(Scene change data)
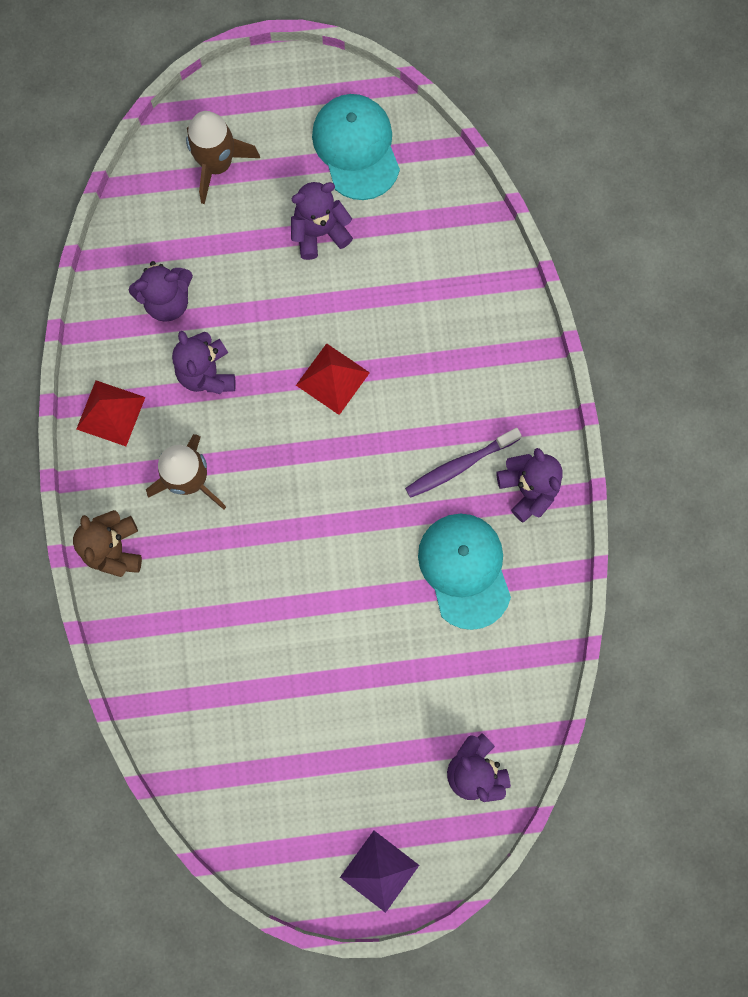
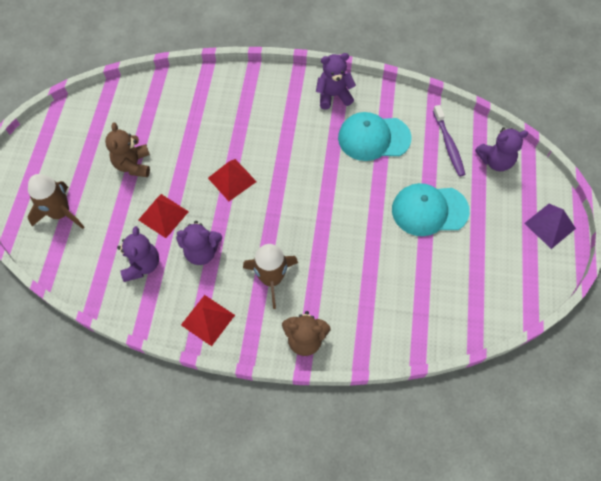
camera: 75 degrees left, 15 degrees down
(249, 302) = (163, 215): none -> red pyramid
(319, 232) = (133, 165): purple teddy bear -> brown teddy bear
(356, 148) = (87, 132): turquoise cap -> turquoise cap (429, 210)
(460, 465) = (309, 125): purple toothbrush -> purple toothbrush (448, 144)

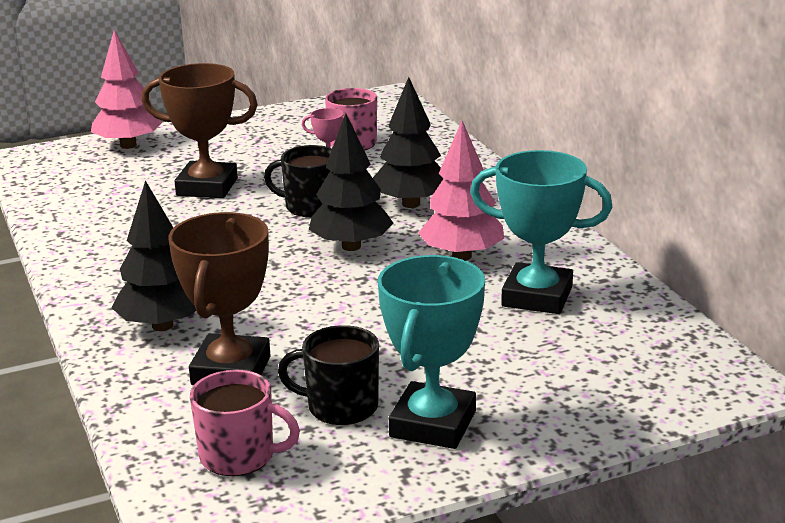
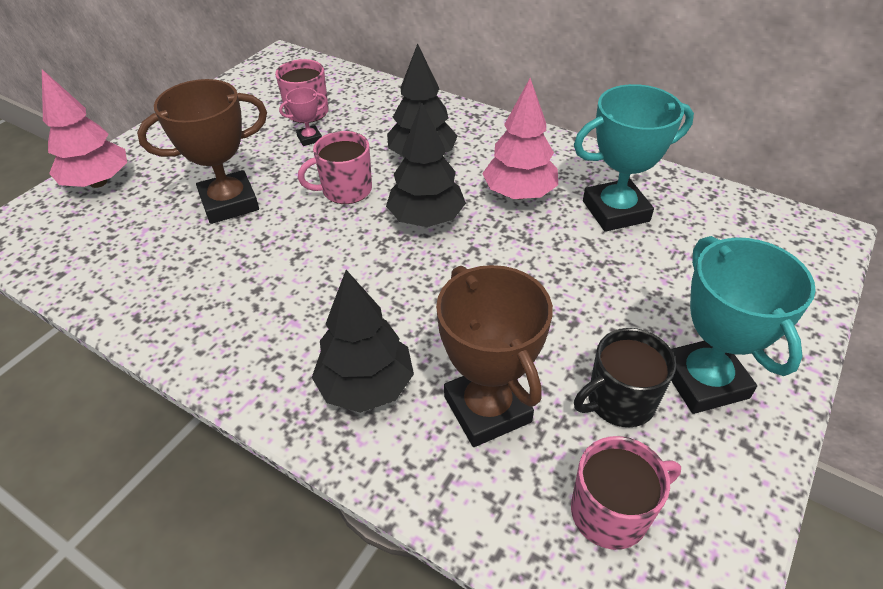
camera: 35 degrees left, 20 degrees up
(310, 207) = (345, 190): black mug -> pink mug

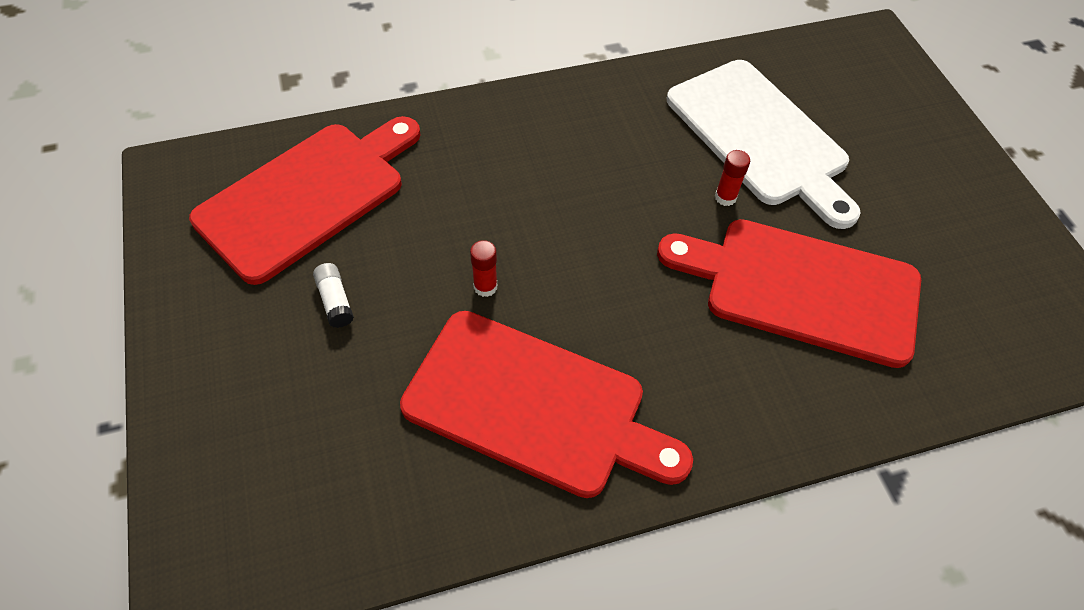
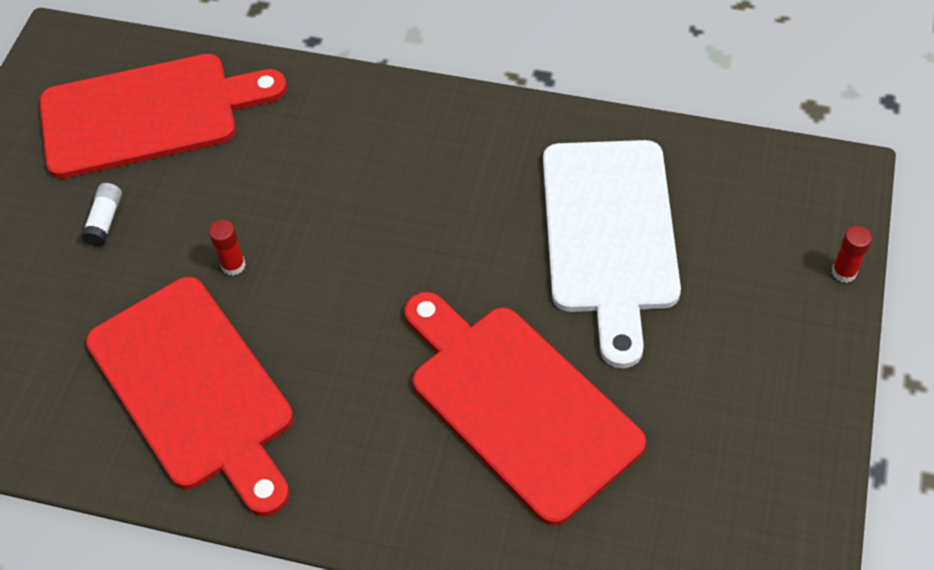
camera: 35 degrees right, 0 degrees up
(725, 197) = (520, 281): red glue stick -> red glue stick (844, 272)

==

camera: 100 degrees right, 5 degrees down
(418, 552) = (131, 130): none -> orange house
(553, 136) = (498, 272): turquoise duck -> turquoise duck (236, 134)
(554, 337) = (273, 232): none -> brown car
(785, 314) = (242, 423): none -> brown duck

==

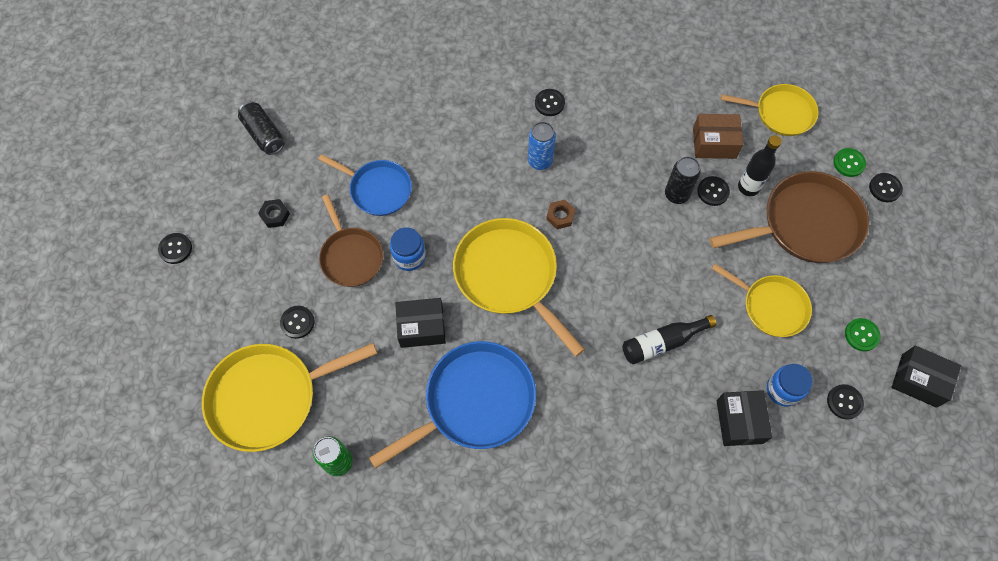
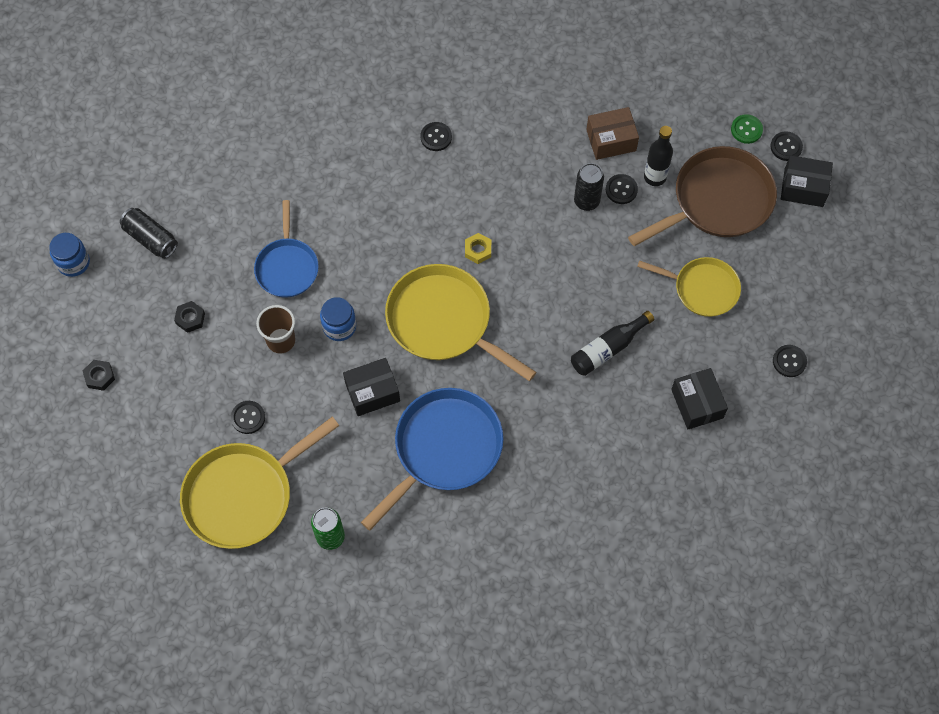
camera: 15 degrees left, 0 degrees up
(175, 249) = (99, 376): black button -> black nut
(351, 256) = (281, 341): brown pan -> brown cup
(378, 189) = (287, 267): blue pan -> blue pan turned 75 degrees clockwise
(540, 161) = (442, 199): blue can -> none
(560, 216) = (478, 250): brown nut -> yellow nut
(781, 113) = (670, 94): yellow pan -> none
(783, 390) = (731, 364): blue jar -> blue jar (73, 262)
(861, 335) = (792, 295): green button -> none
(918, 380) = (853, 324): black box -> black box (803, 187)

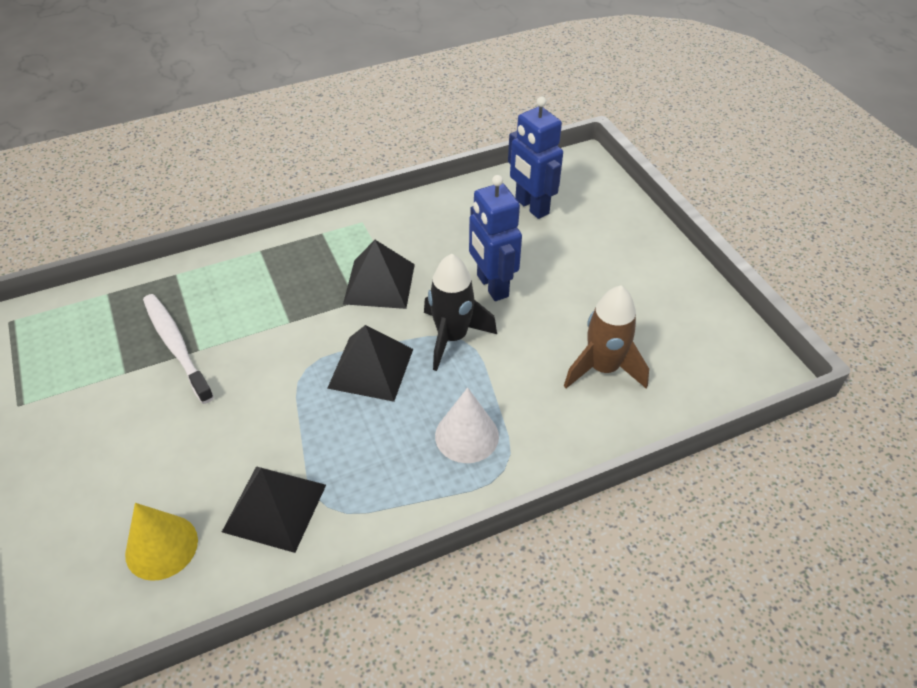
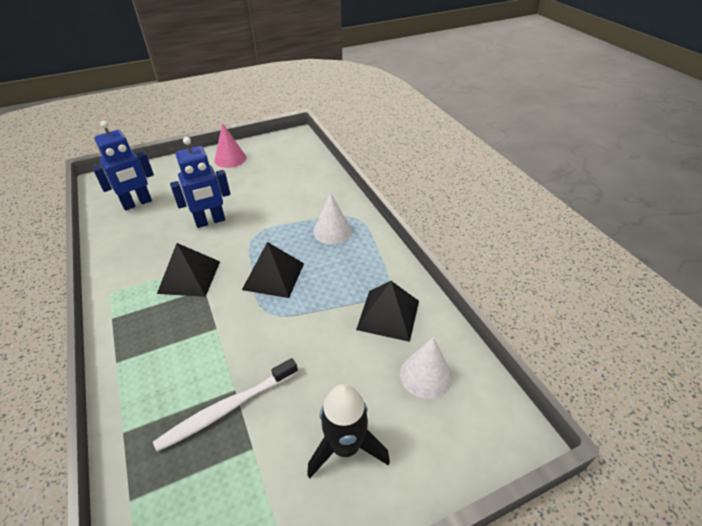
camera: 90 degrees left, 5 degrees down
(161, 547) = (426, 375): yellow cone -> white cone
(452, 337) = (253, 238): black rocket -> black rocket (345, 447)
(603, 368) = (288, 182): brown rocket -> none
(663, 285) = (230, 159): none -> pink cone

• **YOUR OBJECTIVE**: What are the lines, exactly as written above, from the line with "(553, 136) = (498, 272): turquoise" to the line with "(785, 314) = (242, 423): none -> brown duck", both included? Output only those.

• **ANSWER SPACE**:
(553, 136) = (498, 272): turquoise duck -> turquoise duck (236, 134)
(554, 337) = (273, 232): none -> brown car
(785, 314) = (242, 423): none -> brown duck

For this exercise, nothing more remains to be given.